** Instructions for the task **
From the entries below, copy every line that holds the word "marker".

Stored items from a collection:
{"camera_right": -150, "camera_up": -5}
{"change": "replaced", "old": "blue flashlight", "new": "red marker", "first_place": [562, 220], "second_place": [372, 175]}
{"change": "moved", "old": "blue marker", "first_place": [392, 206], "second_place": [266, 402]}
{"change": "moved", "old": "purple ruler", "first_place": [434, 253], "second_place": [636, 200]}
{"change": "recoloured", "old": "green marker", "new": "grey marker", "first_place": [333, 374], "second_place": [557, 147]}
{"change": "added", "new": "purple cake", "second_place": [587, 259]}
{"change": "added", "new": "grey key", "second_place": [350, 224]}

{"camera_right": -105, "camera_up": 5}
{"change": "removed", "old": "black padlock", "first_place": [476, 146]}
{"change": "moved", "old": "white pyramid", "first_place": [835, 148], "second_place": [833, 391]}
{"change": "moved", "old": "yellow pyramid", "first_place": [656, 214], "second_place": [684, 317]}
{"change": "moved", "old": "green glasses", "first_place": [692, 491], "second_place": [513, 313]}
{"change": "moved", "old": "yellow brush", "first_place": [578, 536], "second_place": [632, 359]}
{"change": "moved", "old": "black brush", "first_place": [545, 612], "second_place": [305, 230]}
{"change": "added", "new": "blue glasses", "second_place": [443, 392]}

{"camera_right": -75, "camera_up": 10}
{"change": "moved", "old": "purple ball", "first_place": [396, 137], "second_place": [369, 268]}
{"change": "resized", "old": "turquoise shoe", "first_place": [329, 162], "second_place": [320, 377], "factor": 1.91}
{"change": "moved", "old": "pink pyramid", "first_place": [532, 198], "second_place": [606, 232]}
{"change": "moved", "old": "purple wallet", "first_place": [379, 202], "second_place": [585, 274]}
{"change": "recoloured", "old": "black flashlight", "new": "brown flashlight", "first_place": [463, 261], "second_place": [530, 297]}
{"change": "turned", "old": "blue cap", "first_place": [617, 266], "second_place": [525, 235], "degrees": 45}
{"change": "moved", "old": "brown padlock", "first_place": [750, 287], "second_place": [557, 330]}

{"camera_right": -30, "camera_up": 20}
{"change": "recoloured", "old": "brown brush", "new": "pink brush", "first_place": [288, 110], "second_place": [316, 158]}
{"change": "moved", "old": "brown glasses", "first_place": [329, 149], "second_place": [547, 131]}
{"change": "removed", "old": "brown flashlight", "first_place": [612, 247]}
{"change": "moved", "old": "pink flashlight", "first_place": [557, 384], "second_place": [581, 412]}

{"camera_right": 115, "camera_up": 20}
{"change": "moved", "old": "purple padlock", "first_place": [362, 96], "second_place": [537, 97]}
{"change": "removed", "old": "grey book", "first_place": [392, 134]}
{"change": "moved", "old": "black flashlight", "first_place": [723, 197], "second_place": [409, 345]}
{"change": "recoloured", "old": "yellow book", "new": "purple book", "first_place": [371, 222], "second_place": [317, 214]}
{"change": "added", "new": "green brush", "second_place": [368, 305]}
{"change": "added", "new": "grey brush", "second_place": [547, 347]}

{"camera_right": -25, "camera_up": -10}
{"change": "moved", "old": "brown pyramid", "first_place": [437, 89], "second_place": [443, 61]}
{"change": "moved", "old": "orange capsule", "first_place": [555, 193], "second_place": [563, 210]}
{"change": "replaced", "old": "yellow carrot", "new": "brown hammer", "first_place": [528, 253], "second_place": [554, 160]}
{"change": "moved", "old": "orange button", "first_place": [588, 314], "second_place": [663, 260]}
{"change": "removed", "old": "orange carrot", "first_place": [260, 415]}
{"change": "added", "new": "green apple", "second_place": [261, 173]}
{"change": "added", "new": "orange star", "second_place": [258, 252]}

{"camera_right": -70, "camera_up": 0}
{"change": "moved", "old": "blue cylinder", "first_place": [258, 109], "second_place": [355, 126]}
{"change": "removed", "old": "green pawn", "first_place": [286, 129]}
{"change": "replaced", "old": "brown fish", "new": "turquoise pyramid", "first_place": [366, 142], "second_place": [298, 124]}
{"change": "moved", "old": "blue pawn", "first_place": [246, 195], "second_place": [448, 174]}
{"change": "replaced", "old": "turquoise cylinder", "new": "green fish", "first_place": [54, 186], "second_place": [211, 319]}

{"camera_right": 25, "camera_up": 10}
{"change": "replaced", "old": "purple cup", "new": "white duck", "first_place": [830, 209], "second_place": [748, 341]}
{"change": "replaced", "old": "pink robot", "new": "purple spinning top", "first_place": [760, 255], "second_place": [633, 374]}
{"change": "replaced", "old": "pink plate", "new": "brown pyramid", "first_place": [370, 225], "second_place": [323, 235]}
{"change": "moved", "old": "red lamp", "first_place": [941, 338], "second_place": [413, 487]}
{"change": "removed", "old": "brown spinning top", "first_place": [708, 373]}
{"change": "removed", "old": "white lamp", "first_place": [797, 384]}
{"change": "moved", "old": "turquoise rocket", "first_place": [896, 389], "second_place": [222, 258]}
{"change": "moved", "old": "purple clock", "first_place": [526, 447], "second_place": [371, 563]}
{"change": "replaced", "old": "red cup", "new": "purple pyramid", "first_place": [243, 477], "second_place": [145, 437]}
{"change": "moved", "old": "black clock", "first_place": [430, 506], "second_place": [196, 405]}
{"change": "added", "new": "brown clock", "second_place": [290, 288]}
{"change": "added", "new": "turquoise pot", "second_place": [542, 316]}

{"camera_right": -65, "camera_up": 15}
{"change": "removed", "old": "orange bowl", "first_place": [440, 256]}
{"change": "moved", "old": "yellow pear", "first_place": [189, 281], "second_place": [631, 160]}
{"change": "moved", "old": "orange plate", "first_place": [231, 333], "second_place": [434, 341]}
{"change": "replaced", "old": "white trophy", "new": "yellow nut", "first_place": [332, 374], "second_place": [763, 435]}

** Exercise result **
{"change": "replaced", "old": "blue flashlight", "new": "red marker", "first_place": [562, 220], "second_place": [372, 175]}
{"change": "moved", "old": "blue marker", "first_place": [392, 206], "second_place": [266, 402]}
{"change": "recoloured", "old": "green marker", "new": "grey marker", "first_place": [333, 374], "second_place": [557, 147]}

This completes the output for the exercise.